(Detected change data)
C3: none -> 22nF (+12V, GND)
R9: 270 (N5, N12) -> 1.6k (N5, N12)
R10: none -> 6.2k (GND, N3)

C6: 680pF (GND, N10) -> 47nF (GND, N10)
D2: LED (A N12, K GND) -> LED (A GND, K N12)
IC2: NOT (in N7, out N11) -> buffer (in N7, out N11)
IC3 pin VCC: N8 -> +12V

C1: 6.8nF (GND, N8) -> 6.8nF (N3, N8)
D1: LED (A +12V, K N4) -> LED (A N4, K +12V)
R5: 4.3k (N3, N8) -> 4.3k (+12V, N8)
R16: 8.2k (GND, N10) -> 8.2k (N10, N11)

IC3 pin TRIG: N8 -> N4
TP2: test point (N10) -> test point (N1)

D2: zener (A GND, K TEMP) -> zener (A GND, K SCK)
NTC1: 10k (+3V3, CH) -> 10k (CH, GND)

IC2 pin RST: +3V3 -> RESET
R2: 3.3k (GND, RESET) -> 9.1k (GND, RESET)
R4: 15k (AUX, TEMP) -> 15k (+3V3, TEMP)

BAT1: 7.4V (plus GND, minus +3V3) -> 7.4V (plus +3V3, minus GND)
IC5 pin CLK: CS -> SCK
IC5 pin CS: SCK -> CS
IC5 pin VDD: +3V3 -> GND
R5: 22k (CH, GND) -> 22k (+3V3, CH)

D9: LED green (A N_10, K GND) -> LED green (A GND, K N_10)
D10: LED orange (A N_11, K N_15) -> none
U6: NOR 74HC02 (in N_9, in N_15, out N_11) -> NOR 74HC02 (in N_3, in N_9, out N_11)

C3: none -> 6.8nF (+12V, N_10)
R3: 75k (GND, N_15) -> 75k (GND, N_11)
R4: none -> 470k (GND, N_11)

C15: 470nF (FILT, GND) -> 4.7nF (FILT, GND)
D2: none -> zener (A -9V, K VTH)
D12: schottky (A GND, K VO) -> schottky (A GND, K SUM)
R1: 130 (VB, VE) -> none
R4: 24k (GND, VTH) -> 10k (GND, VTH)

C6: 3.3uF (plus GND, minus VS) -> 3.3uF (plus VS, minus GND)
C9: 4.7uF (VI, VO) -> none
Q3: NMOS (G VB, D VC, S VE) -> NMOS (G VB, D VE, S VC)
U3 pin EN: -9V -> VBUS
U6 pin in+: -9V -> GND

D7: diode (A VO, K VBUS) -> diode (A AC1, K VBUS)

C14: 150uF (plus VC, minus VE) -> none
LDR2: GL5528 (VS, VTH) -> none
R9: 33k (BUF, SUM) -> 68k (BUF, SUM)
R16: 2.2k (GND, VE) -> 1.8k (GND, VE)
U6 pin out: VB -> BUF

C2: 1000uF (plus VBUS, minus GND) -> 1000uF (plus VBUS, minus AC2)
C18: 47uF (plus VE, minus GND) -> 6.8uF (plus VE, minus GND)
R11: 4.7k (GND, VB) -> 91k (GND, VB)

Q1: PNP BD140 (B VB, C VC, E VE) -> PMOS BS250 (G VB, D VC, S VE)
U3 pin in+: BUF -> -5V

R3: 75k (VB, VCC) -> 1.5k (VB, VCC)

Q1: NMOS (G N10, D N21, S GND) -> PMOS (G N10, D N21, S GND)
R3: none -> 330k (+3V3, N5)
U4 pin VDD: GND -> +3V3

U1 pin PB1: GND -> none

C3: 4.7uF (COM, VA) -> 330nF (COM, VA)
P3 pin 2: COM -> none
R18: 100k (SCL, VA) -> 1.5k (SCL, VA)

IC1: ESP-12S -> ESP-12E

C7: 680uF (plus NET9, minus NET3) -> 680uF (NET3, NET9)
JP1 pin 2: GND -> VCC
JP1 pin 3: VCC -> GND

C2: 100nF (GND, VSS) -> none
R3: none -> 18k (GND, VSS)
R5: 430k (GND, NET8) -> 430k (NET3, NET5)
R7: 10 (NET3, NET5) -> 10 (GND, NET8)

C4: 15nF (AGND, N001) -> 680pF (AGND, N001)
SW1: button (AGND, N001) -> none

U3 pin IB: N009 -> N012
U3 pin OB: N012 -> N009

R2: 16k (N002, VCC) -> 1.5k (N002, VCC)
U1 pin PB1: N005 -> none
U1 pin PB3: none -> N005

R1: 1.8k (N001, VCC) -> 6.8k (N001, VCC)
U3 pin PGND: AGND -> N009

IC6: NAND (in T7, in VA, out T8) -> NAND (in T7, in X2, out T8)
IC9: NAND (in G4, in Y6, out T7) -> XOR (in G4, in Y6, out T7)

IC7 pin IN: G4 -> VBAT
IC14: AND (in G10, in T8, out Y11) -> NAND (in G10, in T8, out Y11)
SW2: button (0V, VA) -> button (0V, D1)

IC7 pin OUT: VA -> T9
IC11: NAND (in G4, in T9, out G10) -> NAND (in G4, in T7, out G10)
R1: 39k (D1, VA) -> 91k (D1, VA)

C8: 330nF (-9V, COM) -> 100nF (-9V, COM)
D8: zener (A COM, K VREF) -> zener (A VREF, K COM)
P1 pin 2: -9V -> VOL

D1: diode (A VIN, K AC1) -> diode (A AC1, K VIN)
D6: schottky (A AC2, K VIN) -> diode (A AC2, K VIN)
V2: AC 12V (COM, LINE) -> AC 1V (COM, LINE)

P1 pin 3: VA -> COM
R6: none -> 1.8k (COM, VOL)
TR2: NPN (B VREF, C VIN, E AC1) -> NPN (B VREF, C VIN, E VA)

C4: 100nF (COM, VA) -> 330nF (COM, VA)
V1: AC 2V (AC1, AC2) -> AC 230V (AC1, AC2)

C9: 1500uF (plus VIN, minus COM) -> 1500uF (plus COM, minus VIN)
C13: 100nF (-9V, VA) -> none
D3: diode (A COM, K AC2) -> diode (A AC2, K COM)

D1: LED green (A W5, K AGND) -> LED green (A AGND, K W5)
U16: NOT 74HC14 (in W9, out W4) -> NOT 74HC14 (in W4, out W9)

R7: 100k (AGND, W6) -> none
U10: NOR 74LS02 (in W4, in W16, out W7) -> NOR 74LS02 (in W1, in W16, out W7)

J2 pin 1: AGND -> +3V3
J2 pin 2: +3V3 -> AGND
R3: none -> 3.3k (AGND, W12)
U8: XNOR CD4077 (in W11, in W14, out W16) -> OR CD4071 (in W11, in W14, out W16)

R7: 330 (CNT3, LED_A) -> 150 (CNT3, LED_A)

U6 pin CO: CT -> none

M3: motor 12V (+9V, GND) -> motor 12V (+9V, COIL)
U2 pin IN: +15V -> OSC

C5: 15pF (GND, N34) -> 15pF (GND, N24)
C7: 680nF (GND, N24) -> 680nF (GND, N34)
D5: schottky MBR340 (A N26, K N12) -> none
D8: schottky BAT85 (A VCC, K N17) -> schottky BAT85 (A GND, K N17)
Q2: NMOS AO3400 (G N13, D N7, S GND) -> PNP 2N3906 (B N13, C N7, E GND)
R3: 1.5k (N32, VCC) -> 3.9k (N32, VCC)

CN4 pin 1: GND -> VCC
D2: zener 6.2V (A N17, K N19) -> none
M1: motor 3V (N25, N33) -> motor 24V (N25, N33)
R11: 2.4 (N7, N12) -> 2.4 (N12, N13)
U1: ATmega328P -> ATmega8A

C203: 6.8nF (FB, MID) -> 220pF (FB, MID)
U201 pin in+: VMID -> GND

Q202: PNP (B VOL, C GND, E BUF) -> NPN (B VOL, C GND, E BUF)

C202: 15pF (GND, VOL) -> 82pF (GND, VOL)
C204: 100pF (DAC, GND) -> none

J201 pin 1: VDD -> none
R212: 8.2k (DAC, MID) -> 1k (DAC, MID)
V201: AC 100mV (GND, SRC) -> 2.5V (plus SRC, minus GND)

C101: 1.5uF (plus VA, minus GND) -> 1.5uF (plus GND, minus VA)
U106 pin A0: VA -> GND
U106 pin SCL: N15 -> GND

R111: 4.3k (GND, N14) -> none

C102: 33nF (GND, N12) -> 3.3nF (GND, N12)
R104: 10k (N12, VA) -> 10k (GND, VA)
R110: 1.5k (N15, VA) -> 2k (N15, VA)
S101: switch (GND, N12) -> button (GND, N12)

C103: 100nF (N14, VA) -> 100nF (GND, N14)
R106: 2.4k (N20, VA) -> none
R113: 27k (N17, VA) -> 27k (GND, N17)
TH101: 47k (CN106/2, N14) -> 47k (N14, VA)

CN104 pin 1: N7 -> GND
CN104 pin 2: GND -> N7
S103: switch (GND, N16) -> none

WHAT IS REQUIRED
Your answer must be the lines above from the one containing "D9: LED green" to the one containing "R3: none -> 18k (GND, VSS)", both included, restated word for word.

ANSWER
D9: LED green (A N_10, K GND) -> LED green (A GND, K N_10)
D10: LED orange (A N_11, K N_15) -> none
U6: NOR 74HC02 (in N_9, in N_15, out N_11) -> NOR 74HC02 (in N_3, in N_9, out N_11)

C3: none -> 6.8nF (+12V, N_10)
R3: 75k (GND, N_15) -> 75k (GND, N_11)
R4: none -> 470k (GND, N_11)

C15: 470nF (FILT, GND) -> 4.7nF (FILT, GND)
D2: none -> zener (A -9V, K VTH)
D12: schottky (A GND, K VO) -> schottky (A GND, K SUM)
R1: 130 (VB, VE) -> none
R4: 24k (GND, VTH) -> 10k (GND, VTH)

C6: 3.3uF (plus GND, minus VS) -> 3.3uF (plus VS, minus GND)
C9: 4.7uF (VI, VO) -> none
Q3: NMOS (G VB, D VC, S VE) -> NMOS (G VB, D VE, S VC)
U3 pin EN: -9V -> VBUS
U6 pin in+: -9V -> GND

D7: diode (A VO, K VBUS) -> diode (A AC1, K VBUS)

C14: 150uF (plus VC, minus VE) -> none
LDR2: GL5528 (VS, VTH) -> none
R9: 33k (BUF, SUM) -> 68k (BUF, SUM)
R16: 2.2k (GND, VE) -> 1.8k (GND, VE)
U6 pin out: VB -> BUF

C2: 1000uF (plus VBUS, minus GND) -> 1000uF (plus VBUS, minus AC2)
C18: 47uF (plus VE, minus GND) -> 6.8uF (plus VE, minus GND)
R11: 4.7k (GND, VB) -> 91k (GND, VB)

Q1: PNP BD140 (B VB, C VC, E VE) -> PMOS BS250 (G VB, D VC, S VE)
U3 pin in+: BUF -> -5V

R3: 75k (VB, VCC) -> 1.5k (VB, VCC)

Q1: NMOS (G N10, D N21, S GND) -> PMOS (G N10, D N21, S GND)
R3: none -> 330k (+3V3, N5)
U4 pin VDD: GND -> +3V3

U1 pin PB1: GND -> none

C3: 4.7uF (COM, VA) -> 330nF (COM, VA)
P3 pin 2: COM -> none
R18: 100k (SCL, VA) -> 1.5k (SCL, VA)

IC1: ESP-12S -> ESP-12E

C7: 680uF (plus NET9, minus NET3) -> 680uF (NET3, NET9)
JP1 pin 2: GND -> VCC
JP1 pin 3: VCC -> GND

C2: 100nF (GND, VSS) -> none
R3: none -> 18k (GND, VSS)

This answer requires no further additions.